----- Records for this exercise

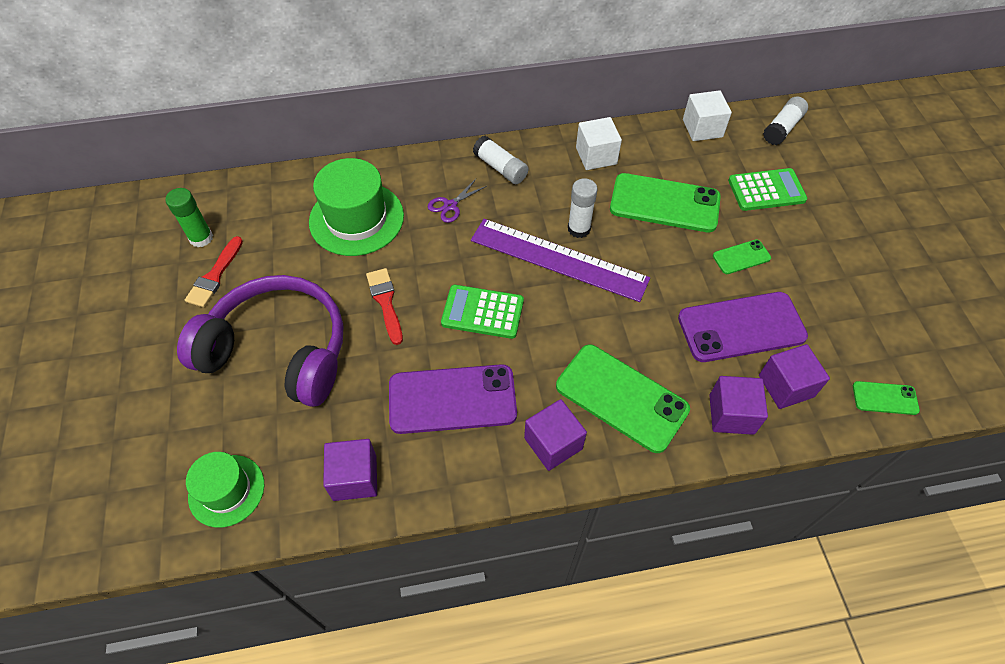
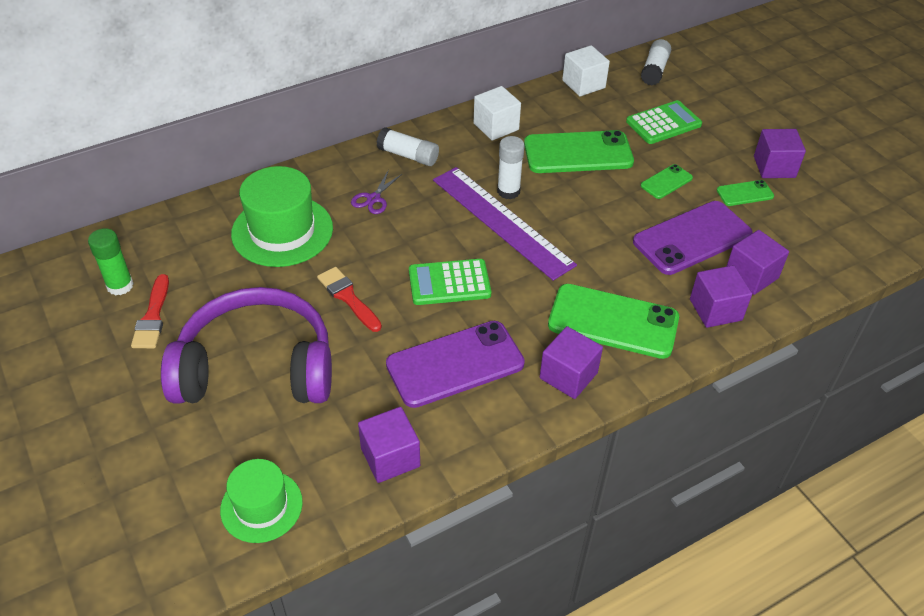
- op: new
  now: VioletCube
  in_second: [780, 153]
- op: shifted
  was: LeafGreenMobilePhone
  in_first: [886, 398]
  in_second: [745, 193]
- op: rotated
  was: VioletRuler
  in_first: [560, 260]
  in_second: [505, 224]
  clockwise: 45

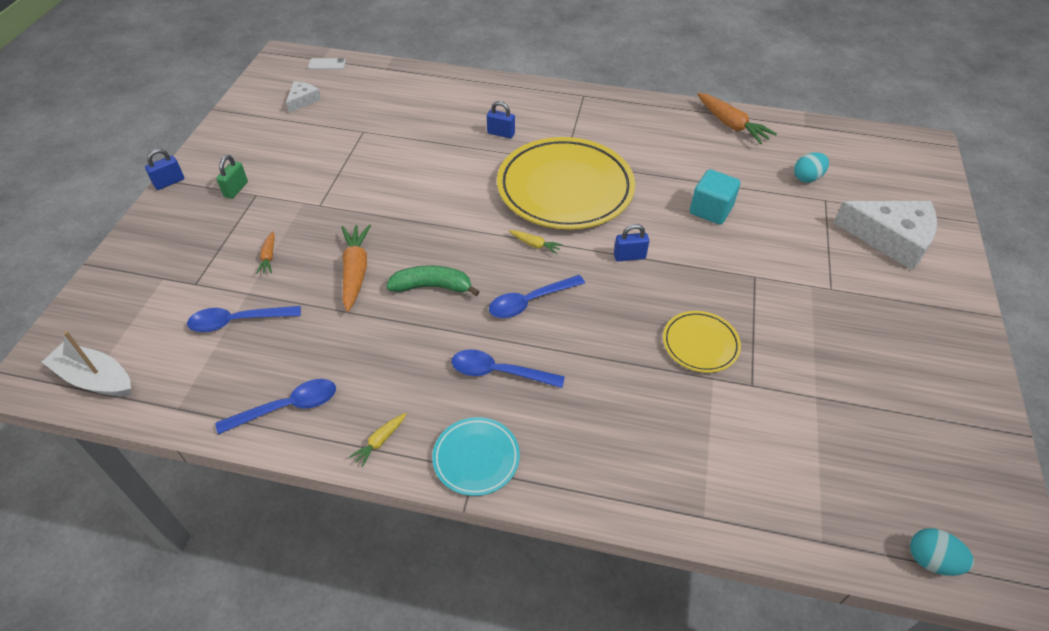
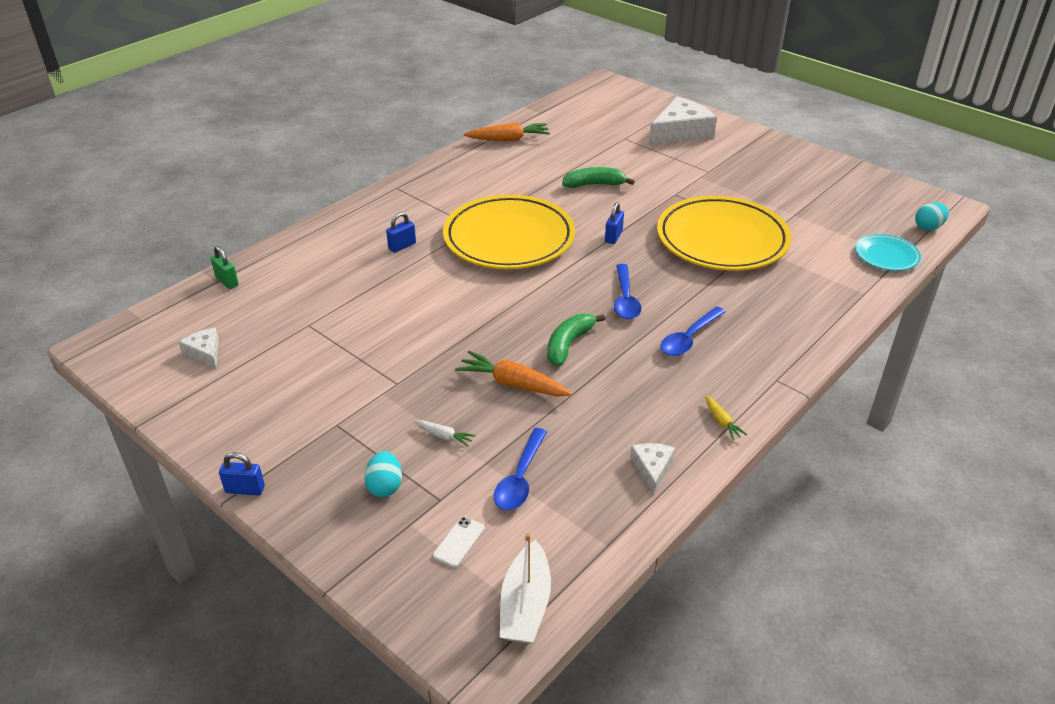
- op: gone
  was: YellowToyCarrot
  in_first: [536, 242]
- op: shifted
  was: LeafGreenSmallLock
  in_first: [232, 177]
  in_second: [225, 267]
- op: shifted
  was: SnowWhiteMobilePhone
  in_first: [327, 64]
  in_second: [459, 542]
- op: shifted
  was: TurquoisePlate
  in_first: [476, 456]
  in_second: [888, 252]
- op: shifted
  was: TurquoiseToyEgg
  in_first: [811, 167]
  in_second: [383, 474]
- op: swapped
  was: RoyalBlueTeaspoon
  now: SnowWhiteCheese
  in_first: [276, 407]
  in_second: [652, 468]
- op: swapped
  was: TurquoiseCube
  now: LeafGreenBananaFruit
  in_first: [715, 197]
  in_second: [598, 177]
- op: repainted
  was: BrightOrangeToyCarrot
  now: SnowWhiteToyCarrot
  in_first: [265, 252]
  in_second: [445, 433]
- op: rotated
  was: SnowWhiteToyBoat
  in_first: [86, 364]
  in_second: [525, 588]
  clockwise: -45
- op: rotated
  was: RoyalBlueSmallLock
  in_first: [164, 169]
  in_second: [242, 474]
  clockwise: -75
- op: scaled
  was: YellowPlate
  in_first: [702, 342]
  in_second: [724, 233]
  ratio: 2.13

----------

* [Work request] Please copy every record above exactly, but leave the pictures out.

* [Solution for this task]
- op: new
  now: VioletCube
  in_second: [780, 153]
- op: shifted
  was: LeafGreenMobilePhone
  in_first: [886, 398]
  in_second: [745, 193]
- op: rotated
  was: VioletRuler
  in_first: [560, 260]
  in_second: [505, 224]
  clockwise: 45

- op: gone
  was: YellowToyCarrot
  in_first: [536, 242]
- op: shifted
  was: LeafGreenSmallLock
  in_first: [232, 177]
  in_second: [225, 267]
- op: shifted
  was: SnowWhiteMobilePhone
  in_first: [327, 64]
  in_second: [459, 542]
- op: shifted
  was: TurquoisePlate
  in_first: [476, 456]
  in_second: [888, 252]
- op: shifted
  was: TurquoiseToyEgg
  in_first: [811, 167]
  in_second: [383, 474]
- op: swapped
  was: RoyalBlueTeaspoon
  now: SnowWhiteCheese
  in_first: [276, 407]
  in_second: [652, 468]
- op: swapped
  was: TurquoiseCube
  now: LeafGreenBananaFruit
  in_first: [715, 197]
  in_second: [598, 177]
- op: repainted
  was: BrightOrangeToyCarrot
  now: SnowWhiteToyCarrot
  in_first: [265, 252]
  in_second: [445, 433]
- op: rotated
  was: SnowWhiteToyBoat
  in_first: [86, 364]
  in_second: [525, 588]
  clockwise: -45
- op: rotated
  was: RoyalBlueSmallLock
  in_first: [164, 169]
  in_second: [242, 474]
  clockwise: -75
- op: scaled
  was: YellowPlate
  in_first: [702, 342]
  in_second: [724, 233]
  ratio: 2.13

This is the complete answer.